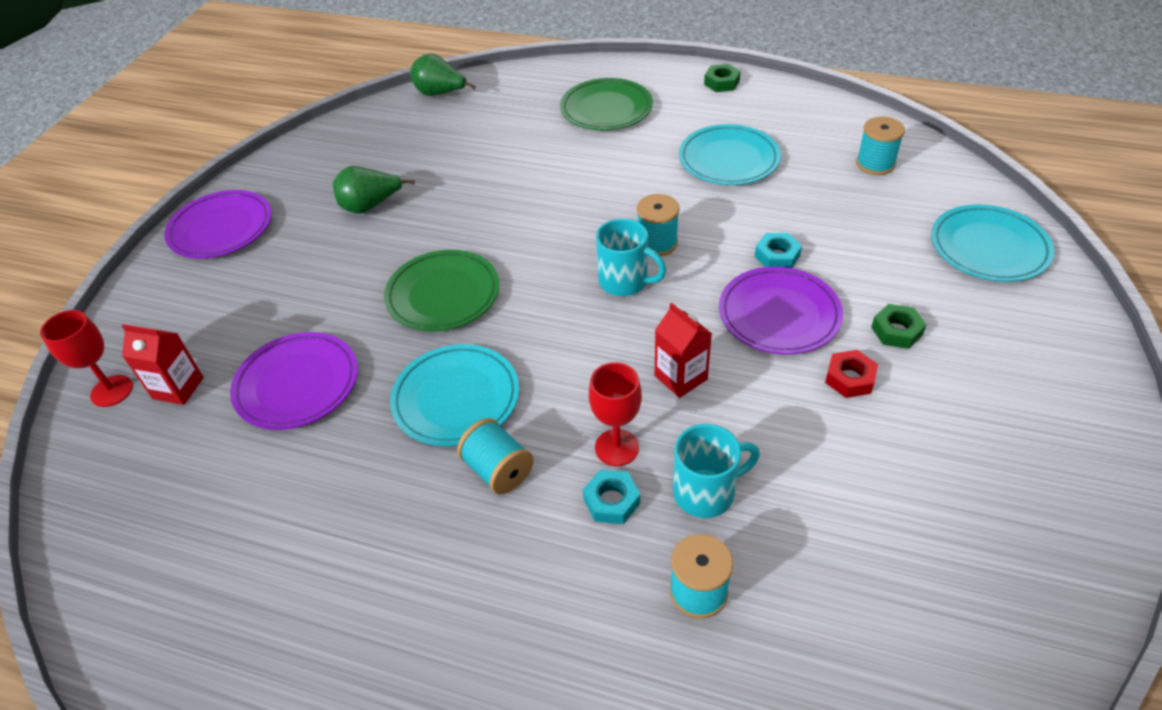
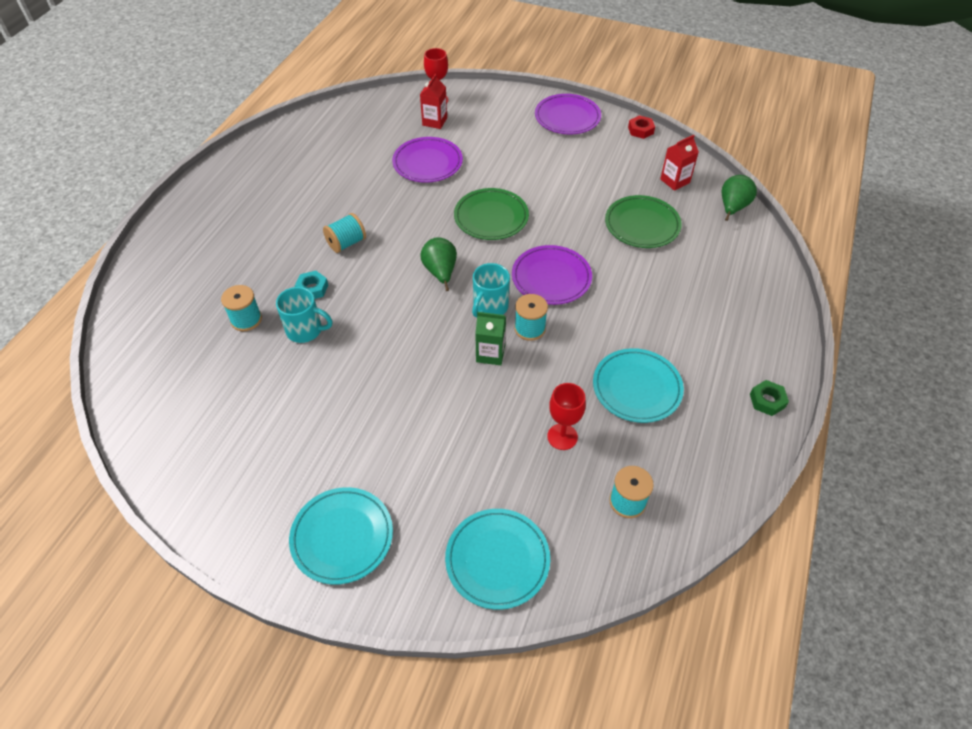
camera: 90 degrees right, 5 degrees up
(370, 206) = (585, 179): green pear -> green pear (440, 272)
(456, 398) = (402, 225): turquoise plate -> turquoise plate (342, 537)
(606, 109) = (714, 310): green plate -> green plate (642, 225)
(617, 447) = (348, 293): red goblet -> red goblet (562, 436)
(680, 377) = (395, 328): red carton -> red carton (675, 181)
(706, 275) = (490, 354): none -> green carton
(706, 492) = (305, 330): turquoise mug -> turquoise mug turned 60 degrees counterclockwise
(777, 256) = (505, 400): turquoise nut -> none
(779, 314) = (442, 390): purple plate -> purple plate (551, 278)
(850, 378) = (373, 420): red nut -> red nut (640, 130)
(896, 331) = (411, 460): green nut -> none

:: THE TASK ::
Lines holding "green" in the material above are to be reported.

:: ANSWER TO THIS TASK ::
(370, 206) = (585, 179): green pear -> green pear (440, 272)
(606, 109) = (714, 310): green plate -> green plate (642, 225)
(706, 275) = (490, 354): none -> green carton
(896, 331) = (411, 460): green nut -> none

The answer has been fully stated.